Return the data below exactly, but only from the line containing "camera: 115 degrees left, 0 degrees up" through the line containing "none -> yellow lemon [240,200,288,239]", with both of those lines included.

**EXTRACTED RECORDS**:
* * * * *
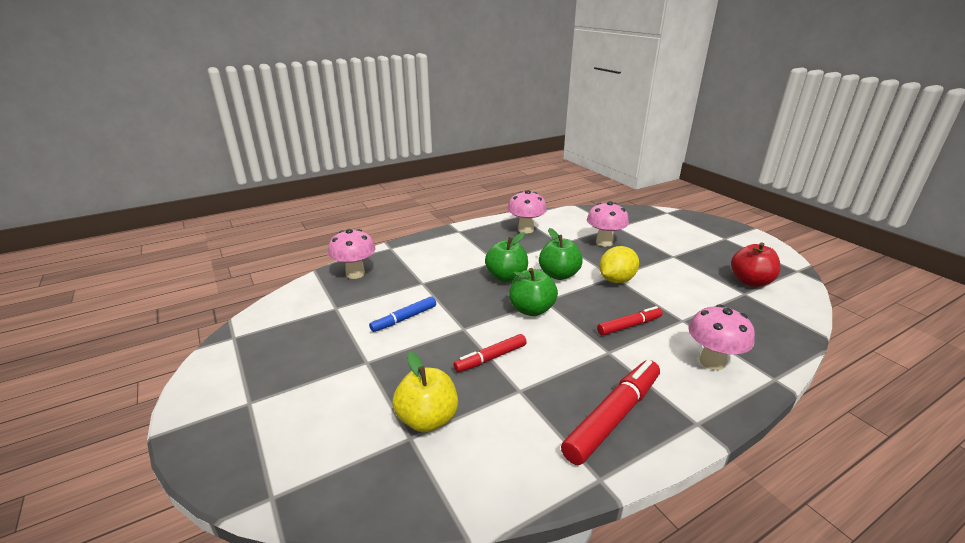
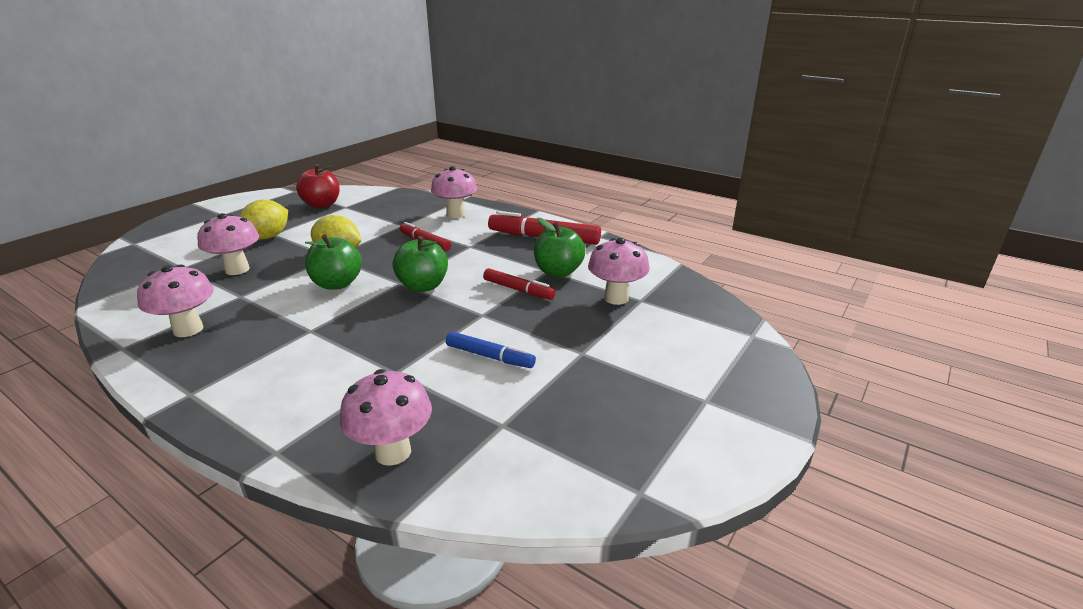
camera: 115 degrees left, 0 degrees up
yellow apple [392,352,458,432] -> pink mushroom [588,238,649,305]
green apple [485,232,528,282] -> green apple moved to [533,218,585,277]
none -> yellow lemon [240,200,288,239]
* * * * *
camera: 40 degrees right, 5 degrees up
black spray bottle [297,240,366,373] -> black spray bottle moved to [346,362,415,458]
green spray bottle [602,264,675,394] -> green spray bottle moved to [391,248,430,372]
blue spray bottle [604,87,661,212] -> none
* * * * *
**ANSWER SECTION**:
camera: 115 degrees left, 0 degrees up
yellow apple [392,352,458,432] -> pink mushroom [588,238,649,305]
green apple [485,232,528,282] -> green apple moved to [533,218,585,277]
none -> yellow lemon [240,200,288,239]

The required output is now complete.